*What you need to do:* For each record below, retype the text exactly and omit any image.

*Data supplied:*
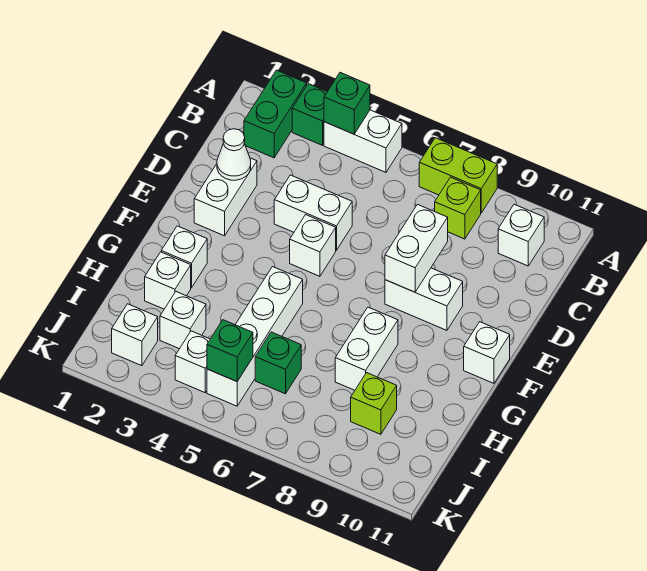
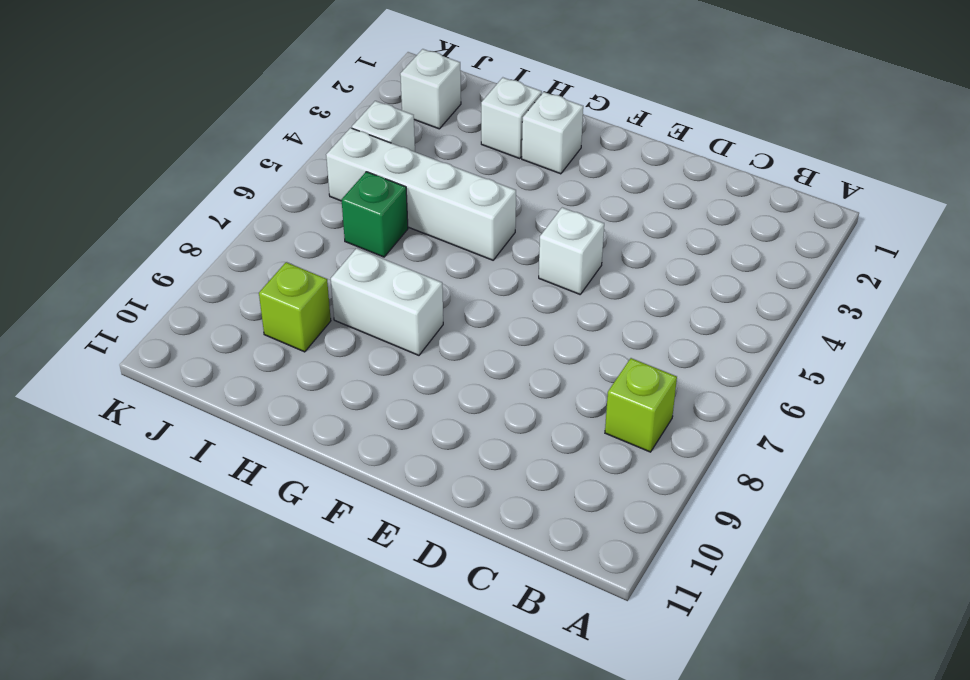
none -> green brick A2:B2 level 1
none -> green brick A3 level 1
none -> white brick A4:A5 level 1

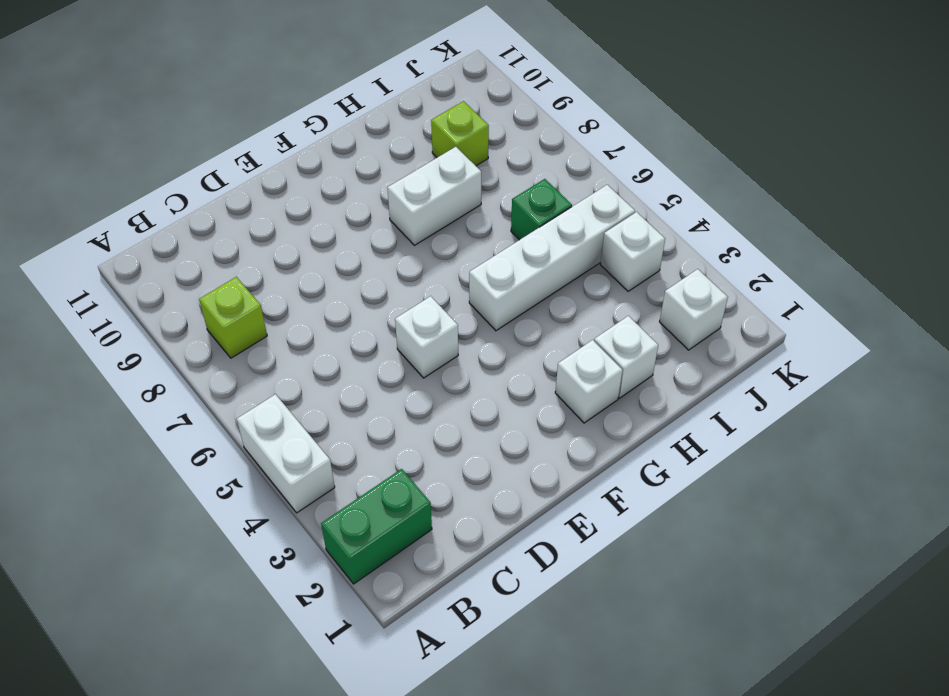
none -> green brick A3 level 1
none -> lime brick A7:A8 level 1
none -> white brick B10 level 1

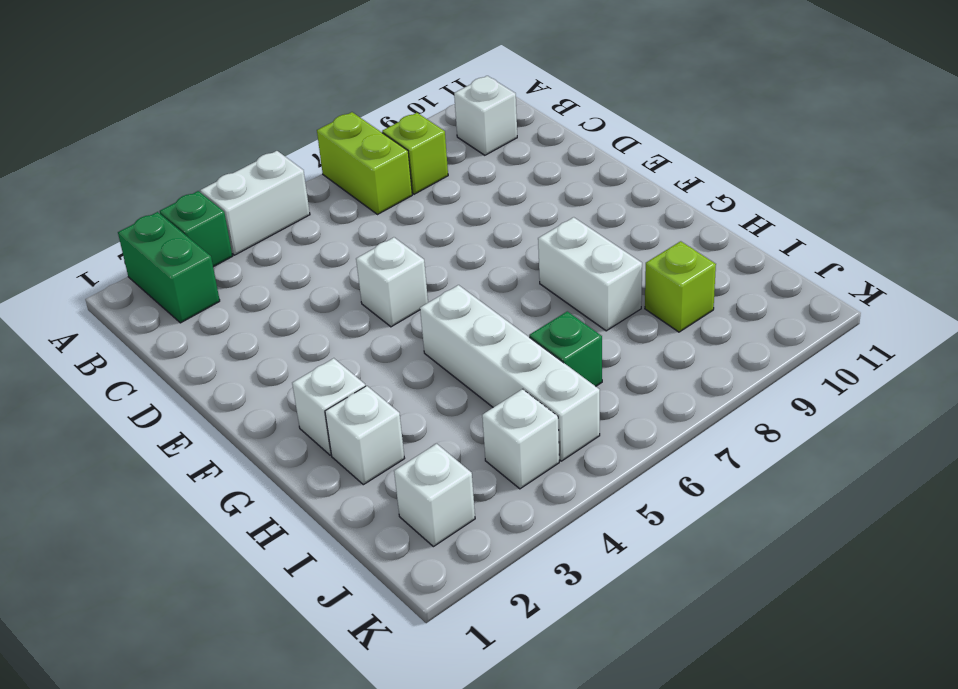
lime brick A7:B7 level 1 -> lime brick A7:A8 level 1
none -> white brick D2:E2 level 1
none -> white brick D4:D5 level 1
none -> white brick E8:E9 level 1

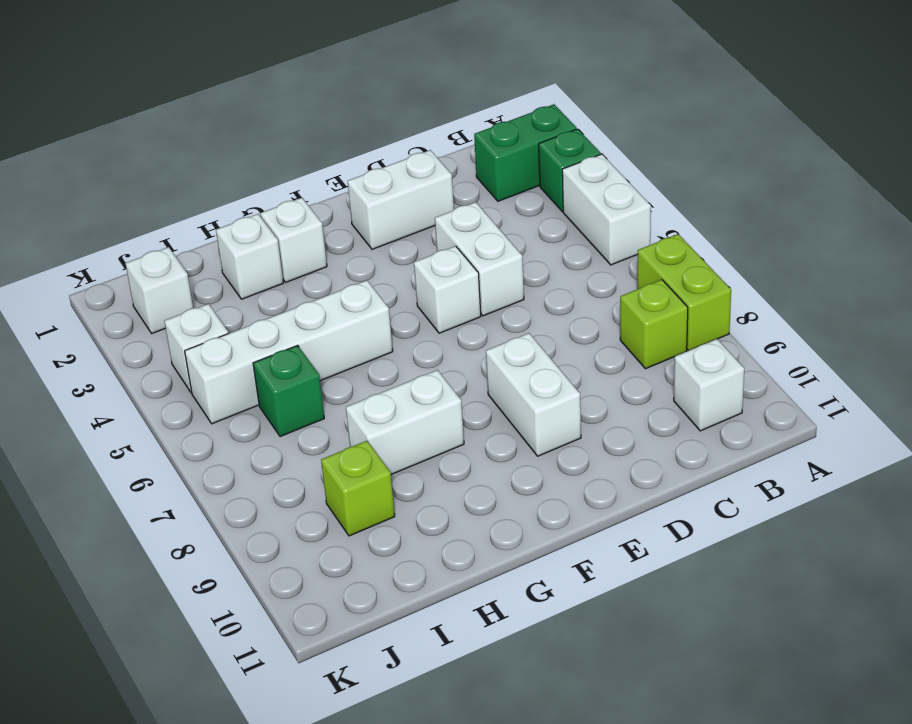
none -> white brick F11 level 1
none -> white brick I3 level 1
none -> green brick A4 level 2

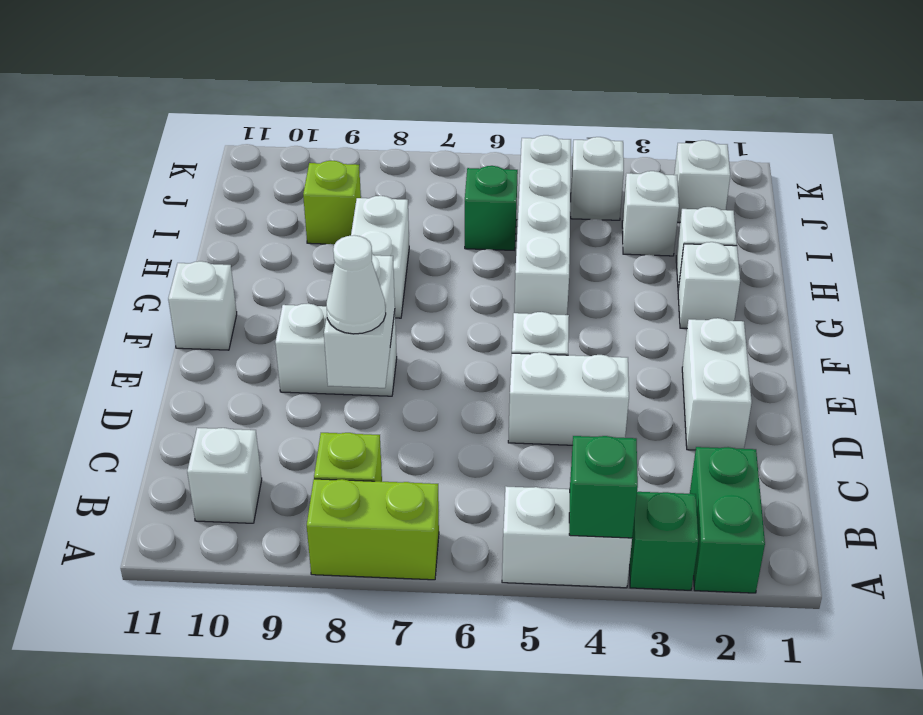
white cone D8 level 3 -> white cone D2 level 2
none -> green brick J5 level 2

*Solution for this problem:*
none -> green brick A2:B2 level 1
none -> green brick A3 level 1
none -> white brick A4:A5 level 1

none -> green brick A3 level 1
none -> lime brick A7:A8 level 1
none -> white brick B10 level 1

lime brick A7:B7 level 1 -> lime brick A7:A8 level 1
none -> white brick D2:E2 level 1
none -> white brick D4:D5 level 1
none -> white brick E8:E9 level 1

none -> white brick F11 level 1
none -> white brick I3 level 1
none -> green brick A4 level 2

white cone D8 level 3 -> white cone D2 level 2
none -> green brick J5 level 2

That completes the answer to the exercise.